What the exercise asks:
Carry none of the pictures over; write out the complete data exactly.

- Opening Delimiter -

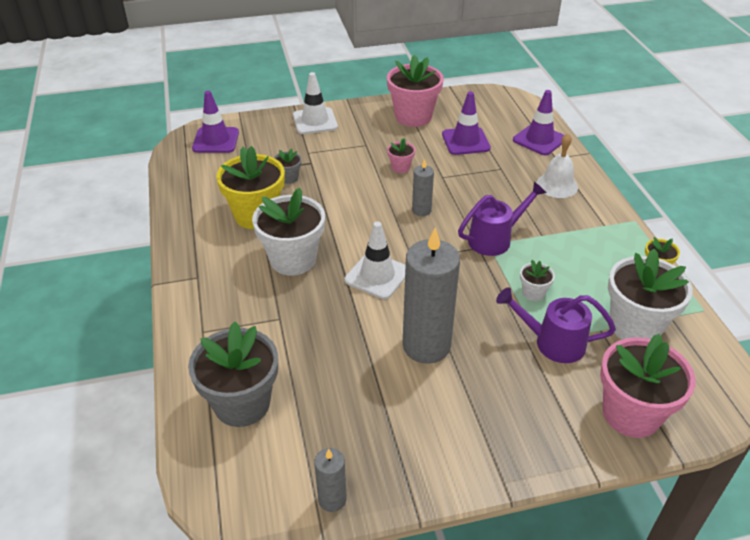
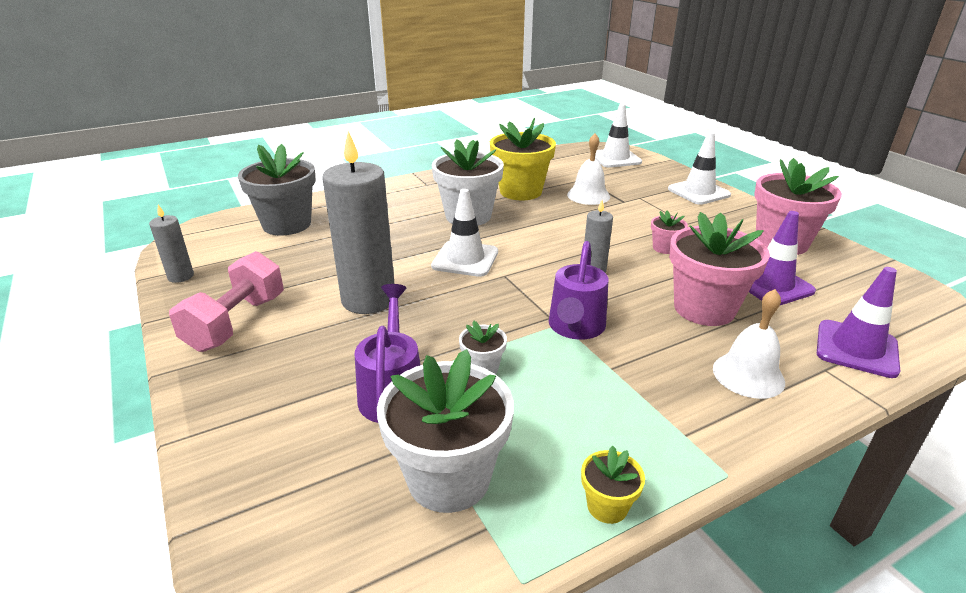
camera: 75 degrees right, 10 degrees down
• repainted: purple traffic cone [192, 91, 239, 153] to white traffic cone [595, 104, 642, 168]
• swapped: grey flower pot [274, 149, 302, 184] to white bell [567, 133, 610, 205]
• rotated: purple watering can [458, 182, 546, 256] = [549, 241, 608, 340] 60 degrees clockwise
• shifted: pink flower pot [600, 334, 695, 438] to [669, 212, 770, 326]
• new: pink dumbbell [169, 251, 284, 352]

- Closing Delimiter -

Solution below:
camera: 75 degrees right, 10 degrees down
• repainted: purple traffic cone [192, 91, 239, 153] to white traffic cone [595, 104, 642, 168]
• swapped: grey flower pot [274, 149, 302, 184] to white bell [567, 133, 610, 205]
• rotated: purple watering can [458, 182, 546, 256] = [549, 241, 608, 340] 60 degrees clockwise
• shifted: pink flower pot [600, 334, 695, 438] to [669, 212, 770, 326]
• new: pink dumbbell [169, 251, 284, 352]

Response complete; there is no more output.